• [About this exercise] A faithful copy of all the data is required; pictures should not be included.

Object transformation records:
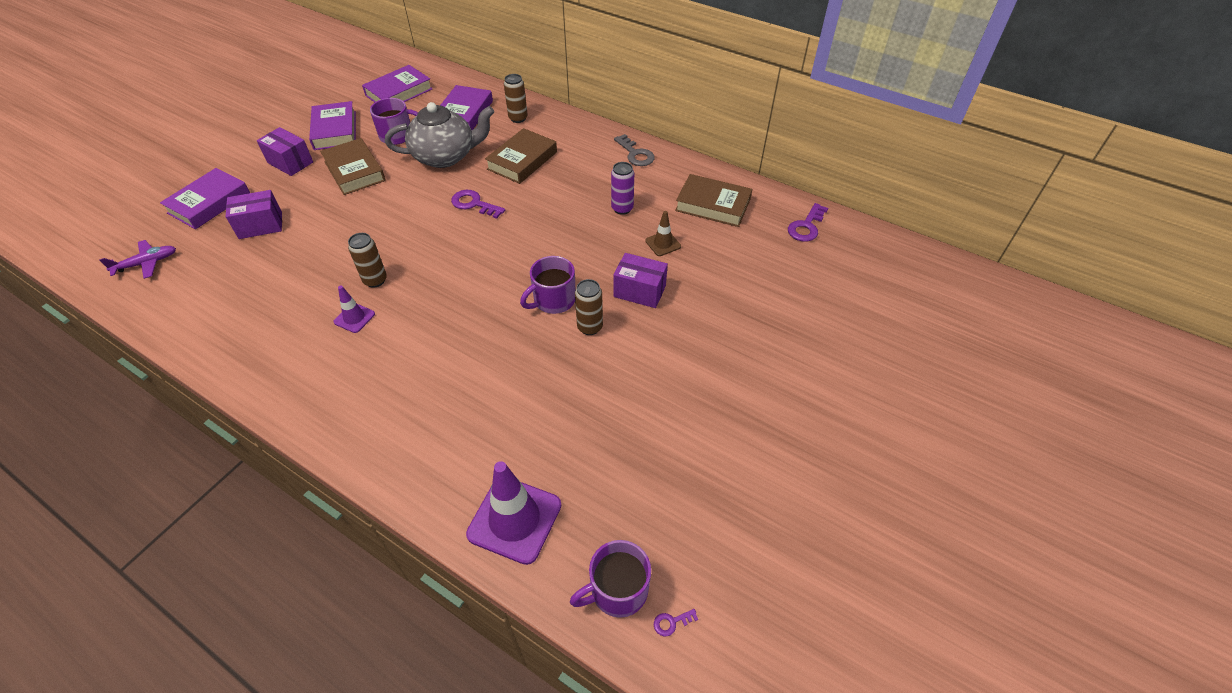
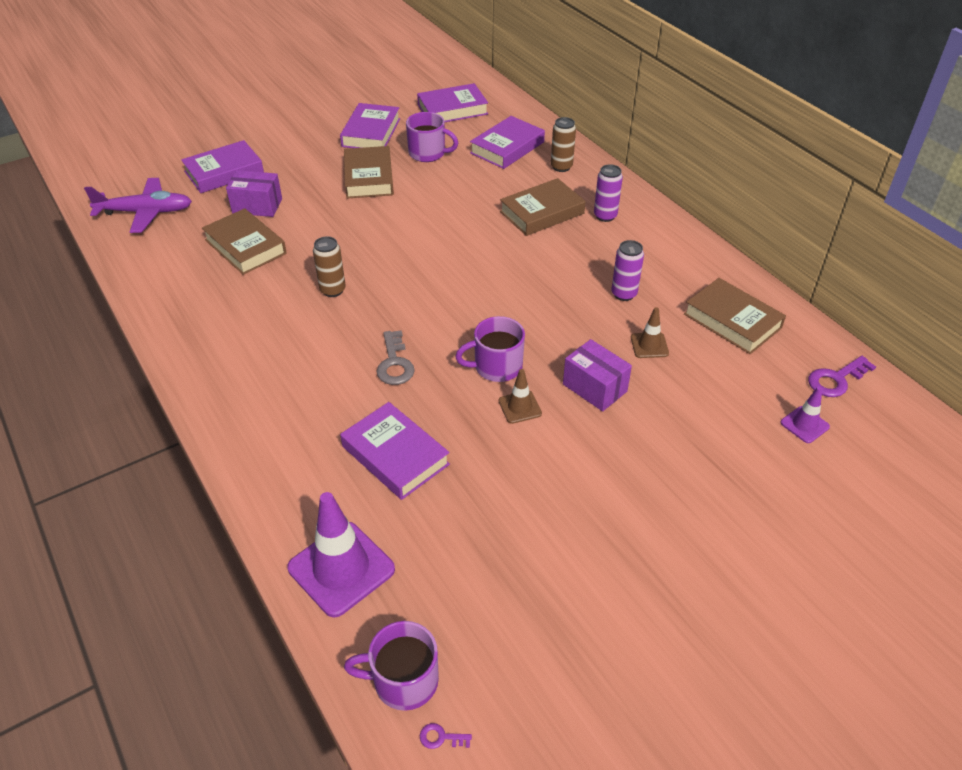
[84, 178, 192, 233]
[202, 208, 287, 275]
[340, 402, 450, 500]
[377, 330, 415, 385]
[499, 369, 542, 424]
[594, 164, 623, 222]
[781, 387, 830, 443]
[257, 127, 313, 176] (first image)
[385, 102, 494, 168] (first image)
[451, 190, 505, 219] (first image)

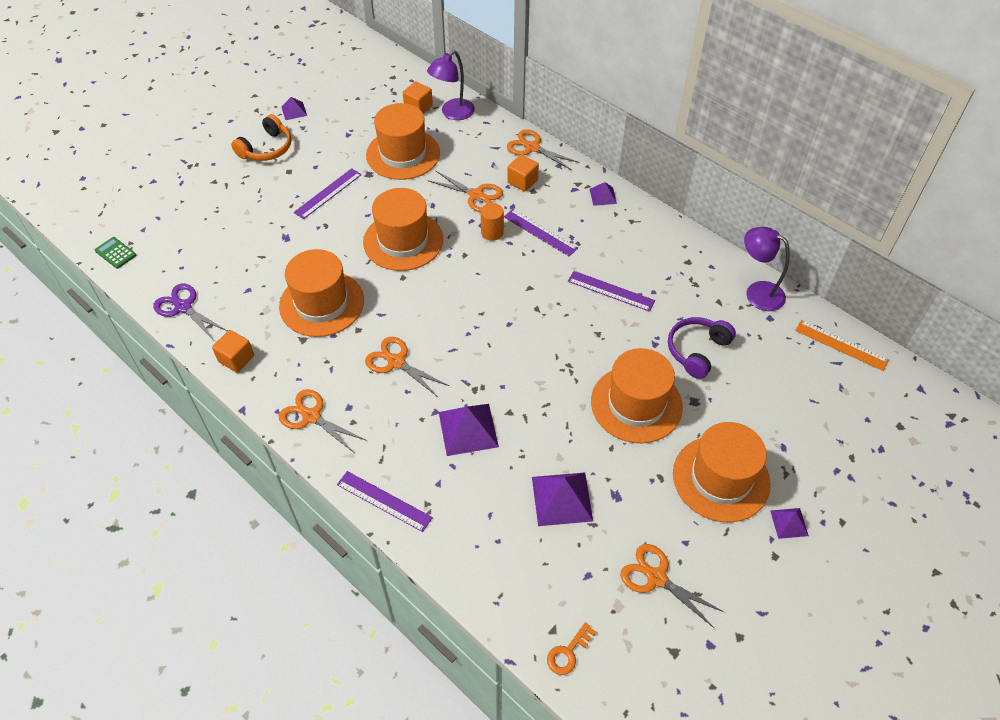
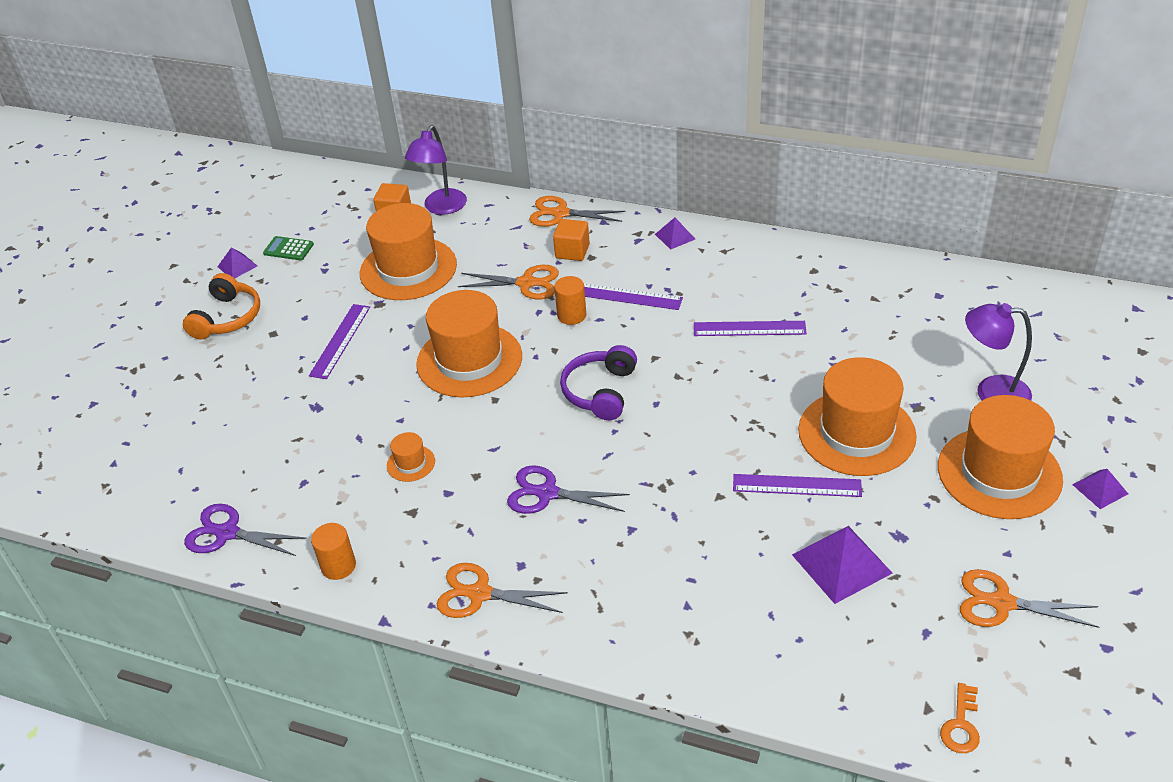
[263, 236, 314, 260]
[311, 523, 356, 580]
[387, 432, 435, 482]
[507, 465, 630, 514]
[560, 345, 637, 420]
[733, 474, 862, 497]
[965, 303, 1032, 401]
[439, 404, 499, 456] (first image)
[795, 320, 889, 371] (first image)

• [Task response]
[84, 178, 192, 233]
[202, 208, 287, 275]
[340, 402, 450, 500]
[377, 330, 415, 385]
[499, 369, 542, 424]
[594, 164, 623, 222]
[781, 387, 830, 443]
[257, 127, 313, 176] (first image)
[385, 102, 494, 168] (first image)
[451, 190, 505, 219] (first image)

[263, 236, 314, 260]
[311, 523, 356, 580]
[387, 432, 435, 482]
[507, 465, 630, 514]
[560, 345, 637, 420]
[733, 474, 862, 497]
[965, 303, 1032, 401]
[439, 404, 499, 456] (first image)
[795, 320, 889, 371] (first image)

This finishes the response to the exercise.